EXERCISE REQUIREMENTS. Transcribe every record as it stands and set the images aside.

[Stored entries]
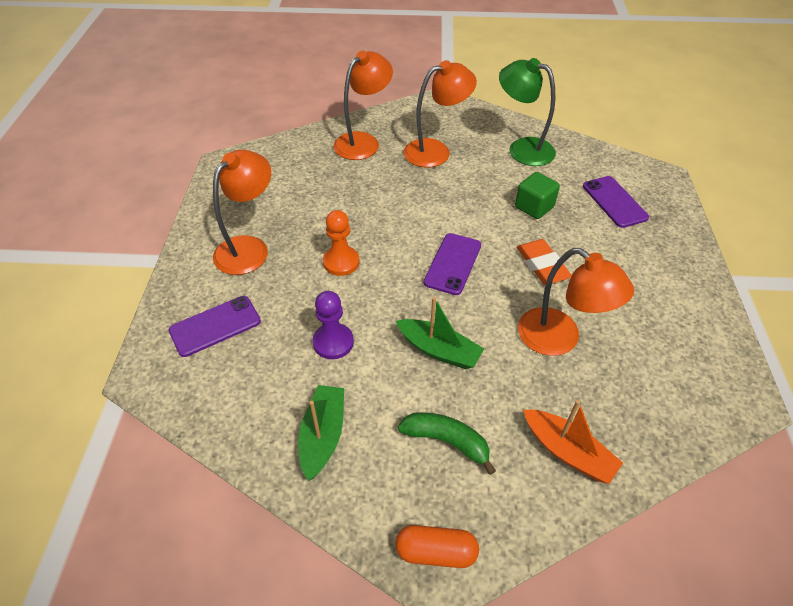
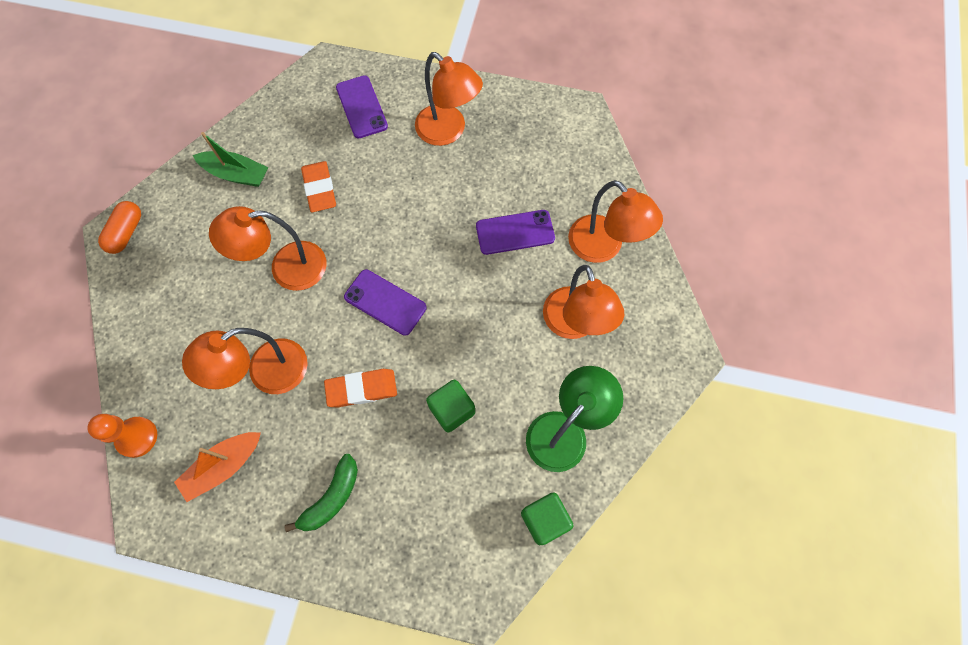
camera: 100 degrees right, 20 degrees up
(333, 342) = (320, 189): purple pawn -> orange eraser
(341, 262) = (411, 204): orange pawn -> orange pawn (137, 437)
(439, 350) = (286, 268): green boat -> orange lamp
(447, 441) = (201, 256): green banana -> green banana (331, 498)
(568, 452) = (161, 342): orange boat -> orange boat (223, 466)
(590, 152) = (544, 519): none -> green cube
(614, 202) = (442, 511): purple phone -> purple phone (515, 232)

SOLVED EXERCISE.
camera: 100 degrees right, 20 degrees up
(333, 342) = (320, 189): purple pawn -> orange eraser
(341, 262) = (411, 204): orange pawn -> orange pawn (137, 437)
(439, 350) = (286, 268): green boat -> orange lamp
(447, 441) = (201, 256): green banana -> green banana (331, 498)
(568, 452) = (161, 342): orange boat -> orange boat (223, 466)
(590, 152) = (544, 519): none -> green cube
(614, 202) = (442, 511): purple phone -> purple phone (515, 232)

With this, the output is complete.